■ **EXERCISE BRIEF**
With pictures left out, copy exactly every line from the one containing "[(383,272),(391,249),(342,234),(335,256),(383,272)]" through the end of the material.

■ **THE INPUT**

=== Section Start ===

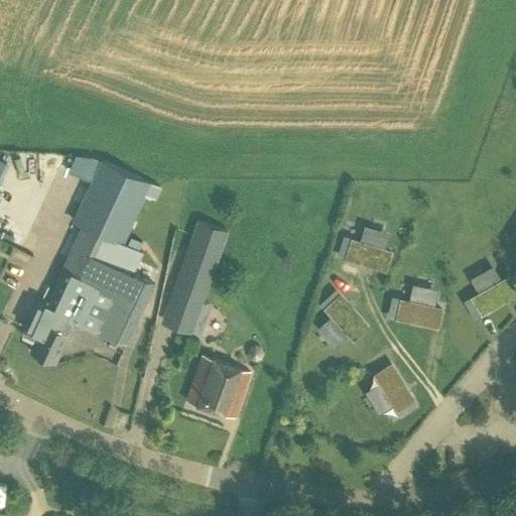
[(154,199),(160,185),(101,158),(71,222),(82,228),(46,305),(39,302),(26,331),(38,336),(31,351),(32,352),(33,356),(39,358),(43,357),(55,362),(76,319),(128,344),(155,284),(133,274),(143,251),(125,242),(123,247),(121,246),(145,195),(154,199)]
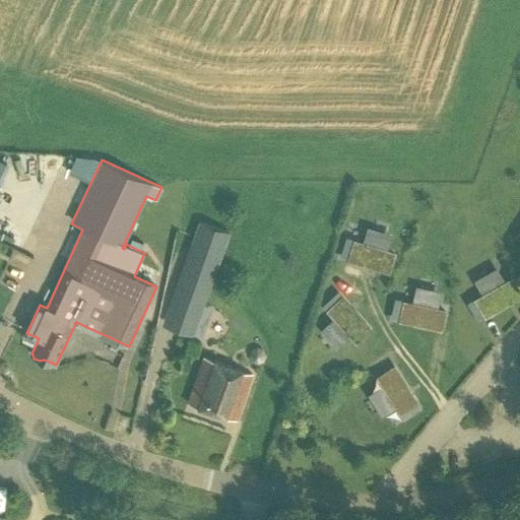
[(14,236),(16,252),(40,251),(39,234),(14,236)]
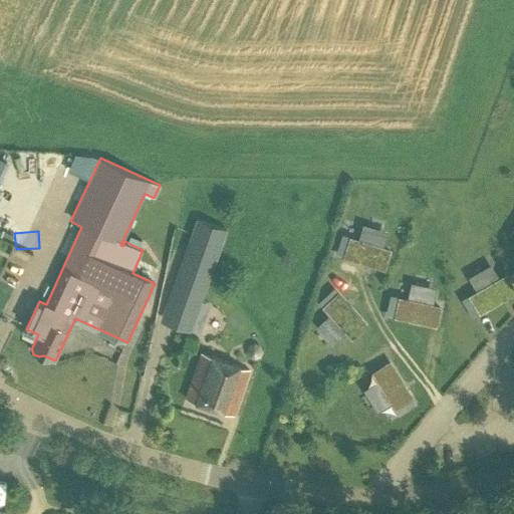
[(383,272),(391,249),(342,234),(335,256),(383,272)]
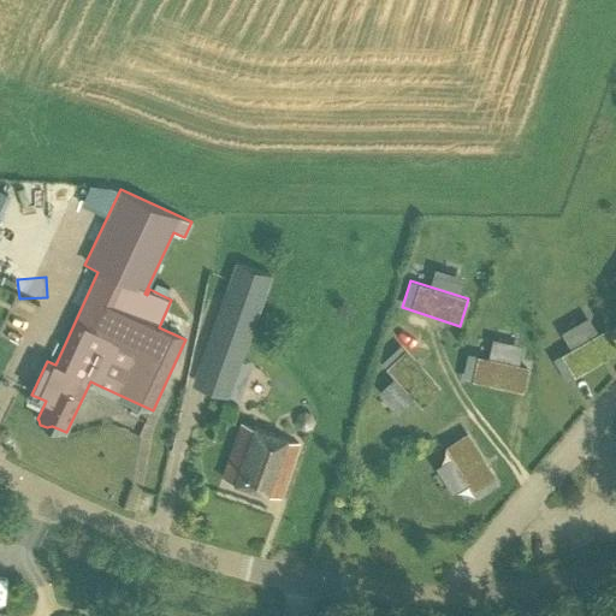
[(567,381),(615,351),(615,343),(606,329),(598,333),(592,324),(566,339),(570,349),(554,359),(567,381)]
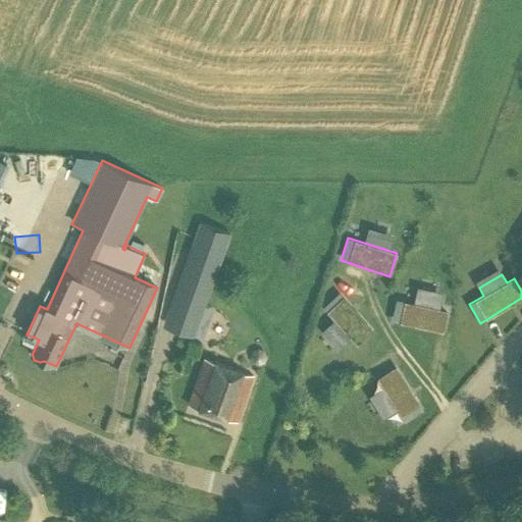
[(194,290),(178,285),(174,297),(189,302),(186,312),(190,313),(198,310),(200,306),(204,307),(206,302),(192,297),(194,290)]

=== Section End ===

■ **TASK ANSWER**
[(383,272),(391,249),(342,234),(335,256),(383,272)]
[(567,381),(615,351),(615,343),(606,329),(598,333),(592,324),(566,339),(570,349),(554,359),(567,381)]
[(194,290),(178,285),(174,297),(189,302),(186,312),(190,313),(198,310),(200,306),(204,307),(206,302),(192,297),(194,290)]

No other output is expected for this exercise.